ACTIVITY:
Extract the text of every entry below exactly; leave images out.

(Dataset entries)
──────────
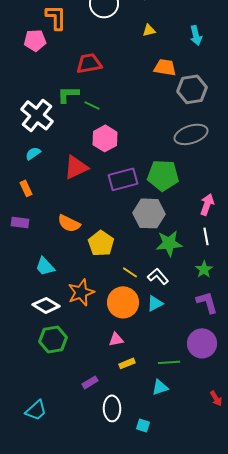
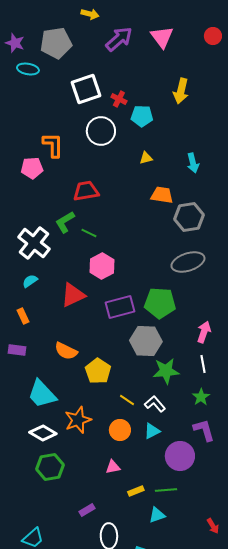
green L-shape: (68, 94) -> (65, 222), turned -30
cyan trapezoid: (45, 266) -> (42, 394), size x1.5
orange circle: (123, 302) -> (120, 430), size x0.7
purple circle: (202, 343) -> (180, 456), moved
yellow rectangle: (127, 363) -> (136, 491), moved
──────────
ANSWER BOX:
green L-shape: (68, 94) -> (65, 222), turned -30
cyan trapezoid: (45, 266) -> (42, 394), size x1.5
orange circle: (123, 302) -> (120, 430), size x0.7
purple circle: (202, 343) -> (180, 456), moved
yellow rectangle: (127, 363) -> (136, 491), moved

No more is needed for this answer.